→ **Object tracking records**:
_ _ _ _ _
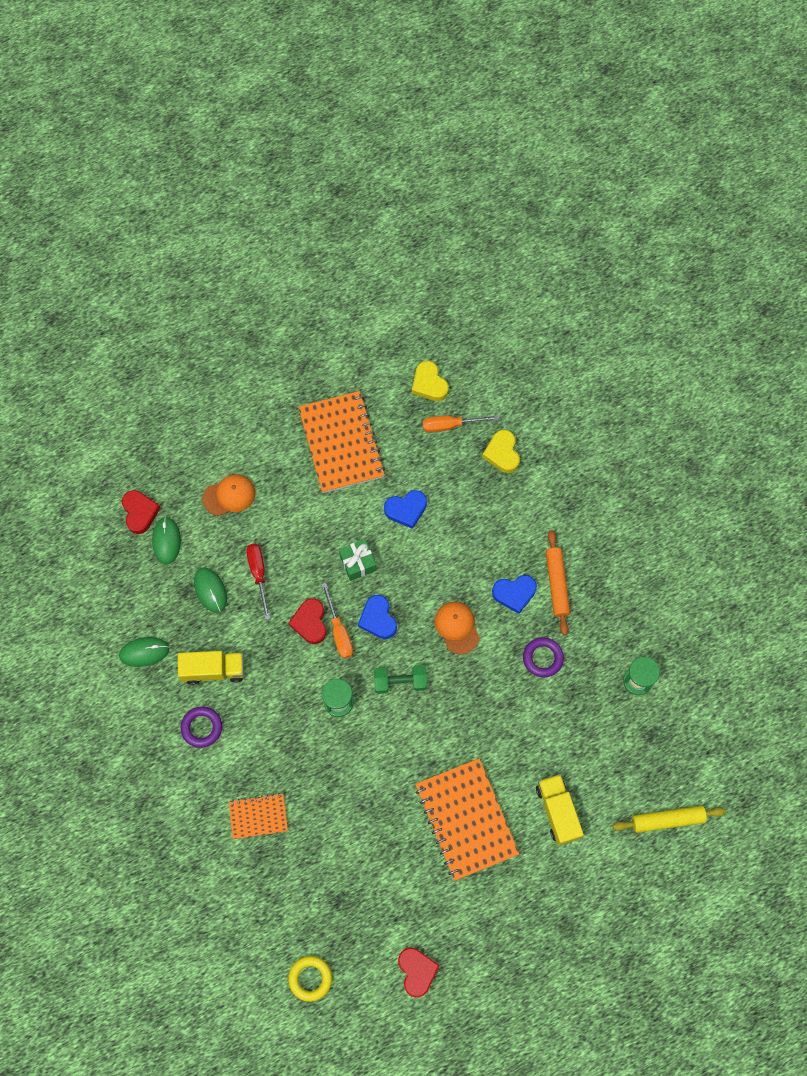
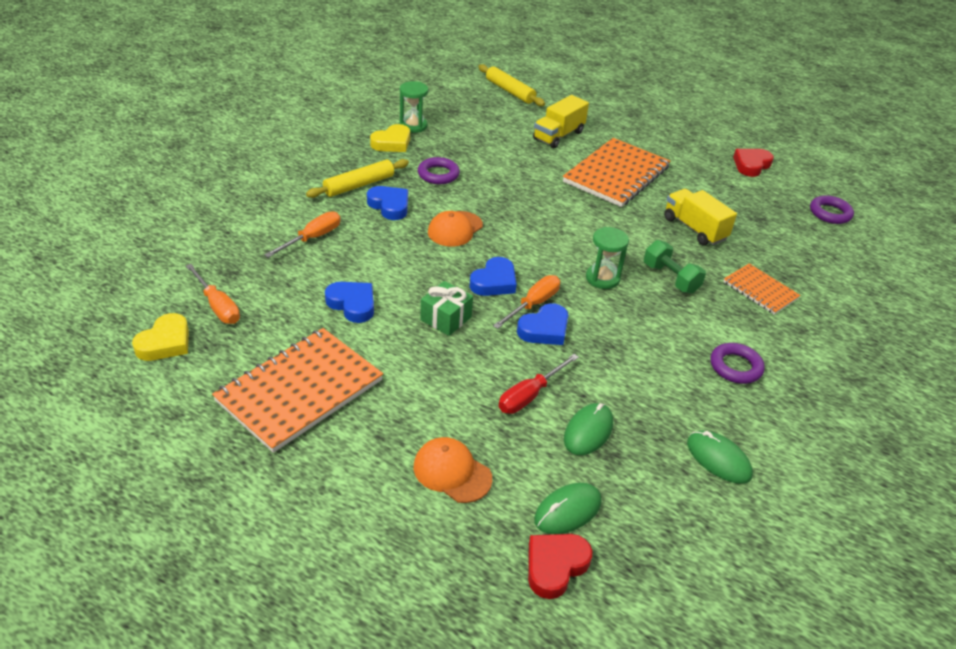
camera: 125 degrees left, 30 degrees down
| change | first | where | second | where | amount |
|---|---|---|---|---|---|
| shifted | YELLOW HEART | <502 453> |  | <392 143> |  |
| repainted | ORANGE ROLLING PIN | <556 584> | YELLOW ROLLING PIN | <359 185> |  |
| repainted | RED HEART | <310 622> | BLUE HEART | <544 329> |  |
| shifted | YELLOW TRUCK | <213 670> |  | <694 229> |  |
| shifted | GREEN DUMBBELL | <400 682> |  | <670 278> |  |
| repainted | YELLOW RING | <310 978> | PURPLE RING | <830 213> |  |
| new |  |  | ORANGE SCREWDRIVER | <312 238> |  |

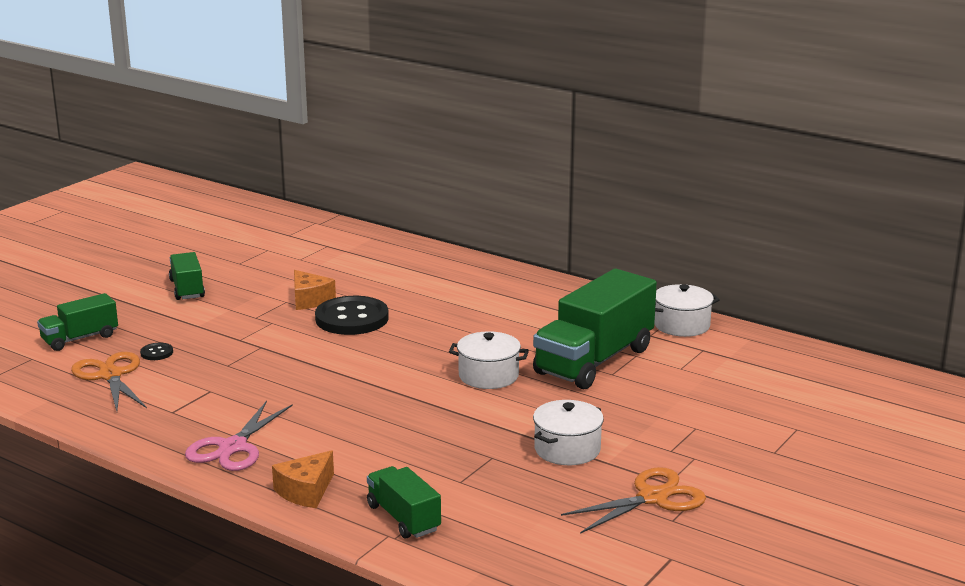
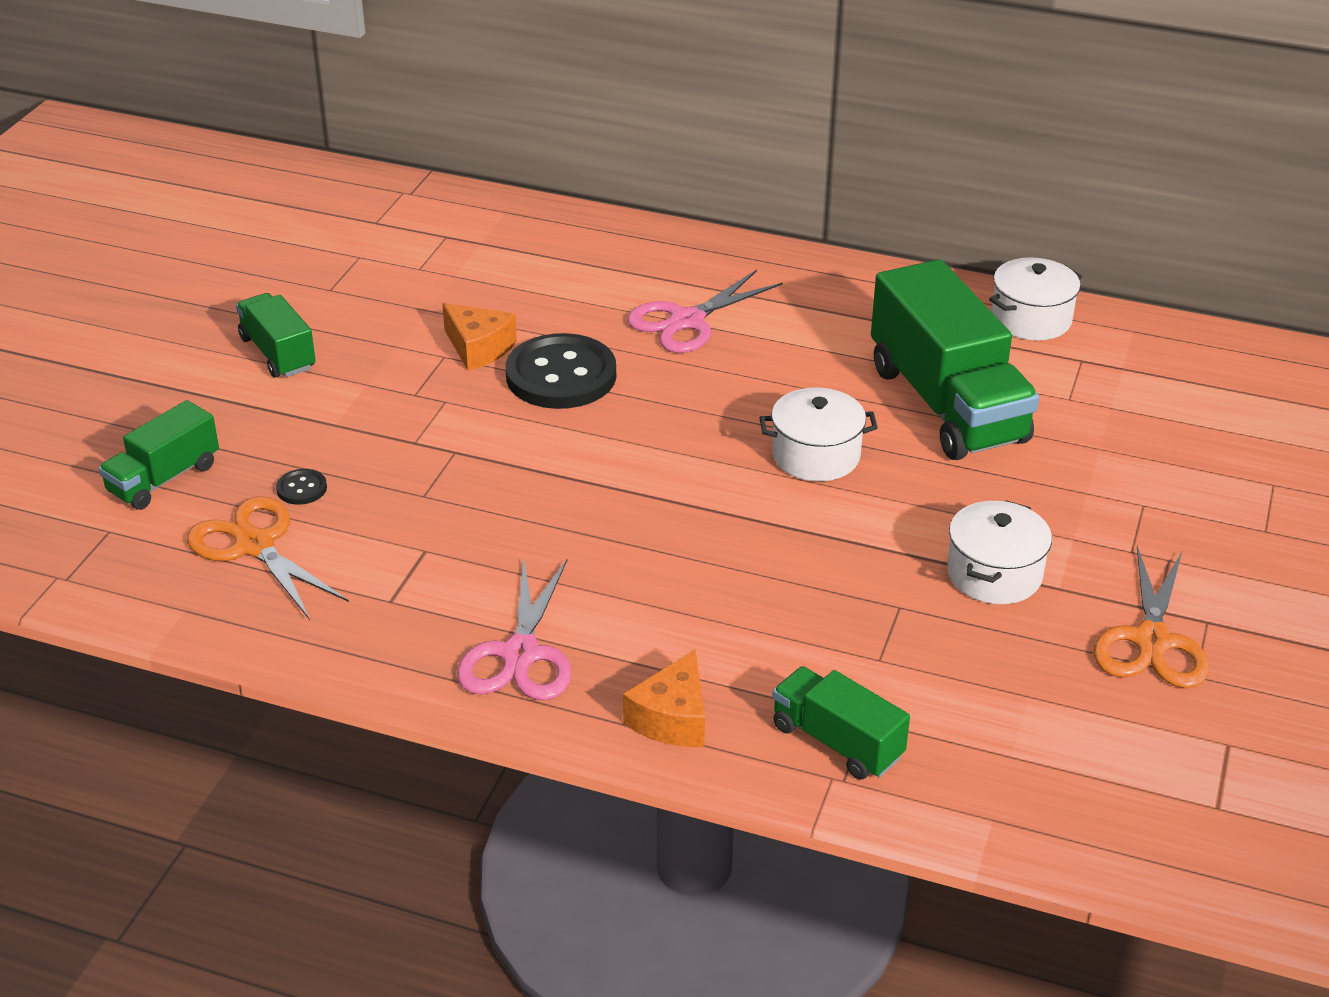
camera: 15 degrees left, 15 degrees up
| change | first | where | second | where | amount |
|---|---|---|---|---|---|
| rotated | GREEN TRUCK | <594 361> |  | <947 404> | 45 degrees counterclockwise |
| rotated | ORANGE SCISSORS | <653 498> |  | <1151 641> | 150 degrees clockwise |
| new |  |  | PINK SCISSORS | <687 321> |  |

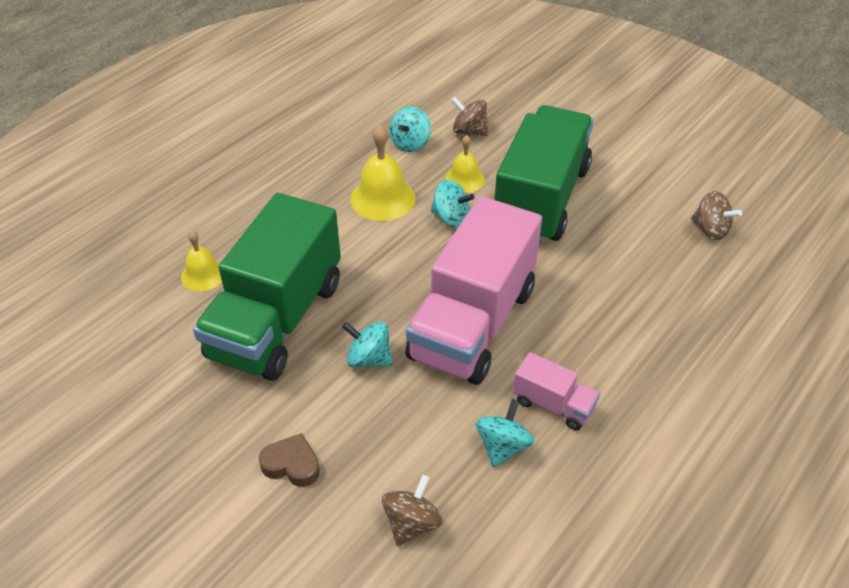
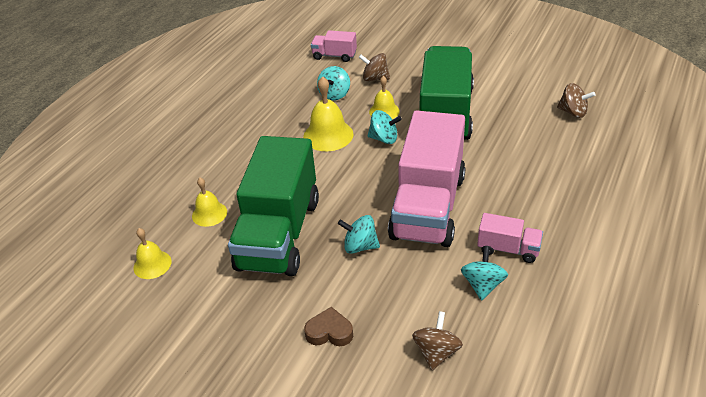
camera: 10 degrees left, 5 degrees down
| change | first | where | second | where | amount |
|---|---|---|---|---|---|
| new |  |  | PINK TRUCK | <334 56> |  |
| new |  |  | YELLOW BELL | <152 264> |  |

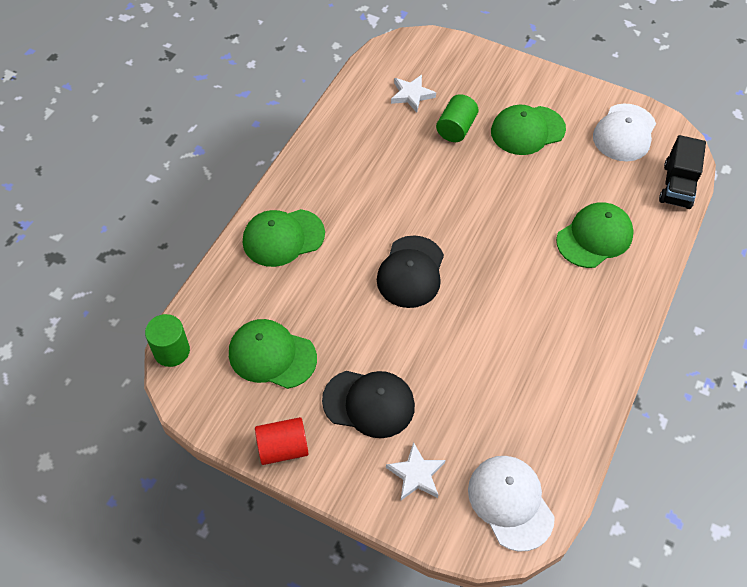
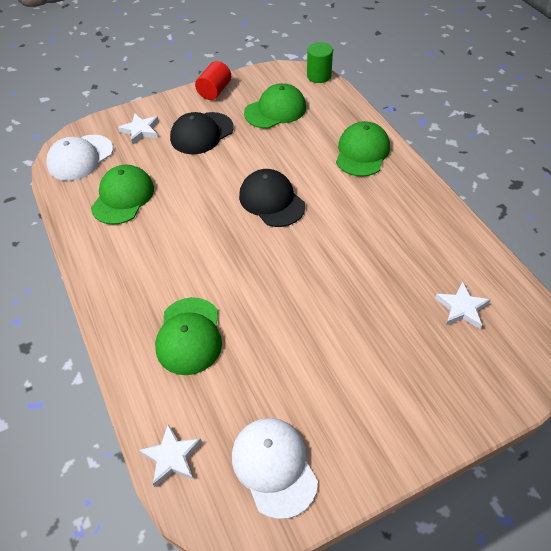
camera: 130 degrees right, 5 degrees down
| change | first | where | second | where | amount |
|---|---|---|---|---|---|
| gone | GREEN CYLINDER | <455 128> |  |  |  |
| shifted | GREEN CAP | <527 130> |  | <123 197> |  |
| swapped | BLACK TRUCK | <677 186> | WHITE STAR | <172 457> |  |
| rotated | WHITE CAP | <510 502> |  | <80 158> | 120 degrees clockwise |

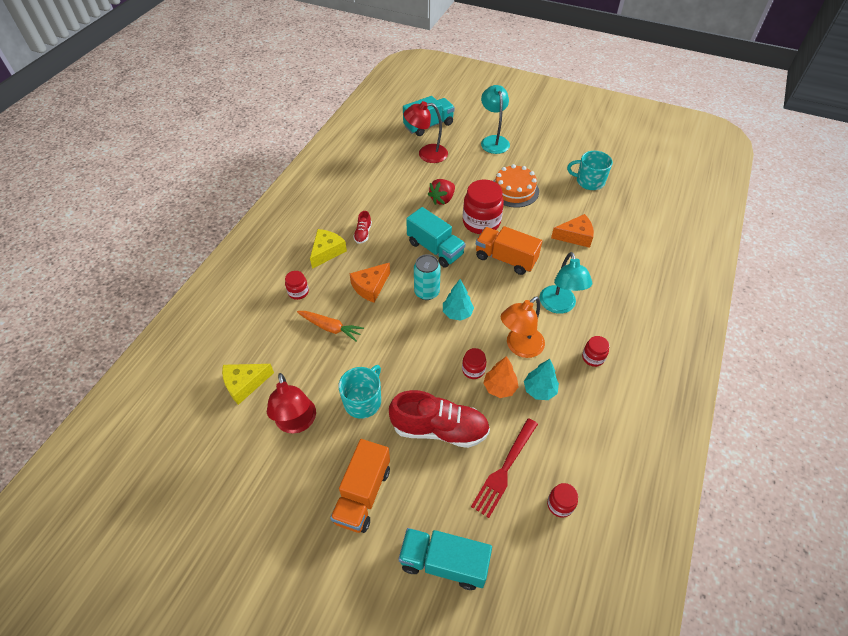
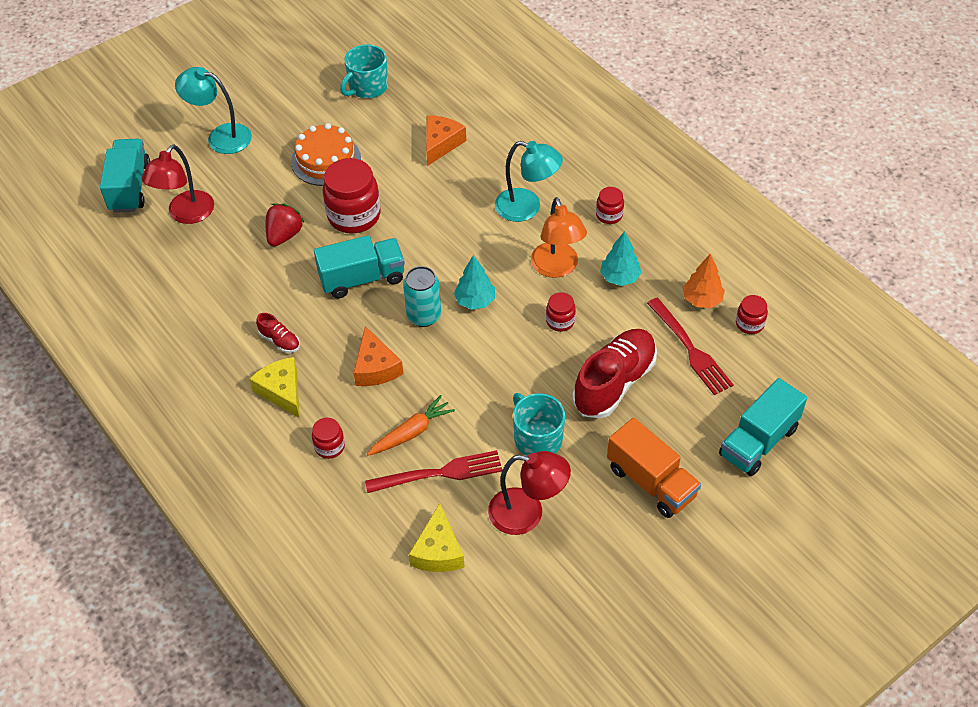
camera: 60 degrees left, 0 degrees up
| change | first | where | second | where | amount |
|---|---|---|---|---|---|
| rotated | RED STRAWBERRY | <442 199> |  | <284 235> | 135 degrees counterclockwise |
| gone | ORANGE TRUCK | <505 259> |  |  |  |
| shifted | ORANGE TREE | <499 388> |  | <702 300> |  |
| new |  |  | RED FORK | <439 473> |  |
_ _ _ _ _
→ **Your goal**: Which lines of the records above contain the word "HEART"? Show each of them.

→ **Answer to the exercise**:
| shifted | YELLOW HEART | <502 453> |  | <392 143> |  |
| repainted | RED HEART | <310 622> | BLUE HEART | <544 329> |  |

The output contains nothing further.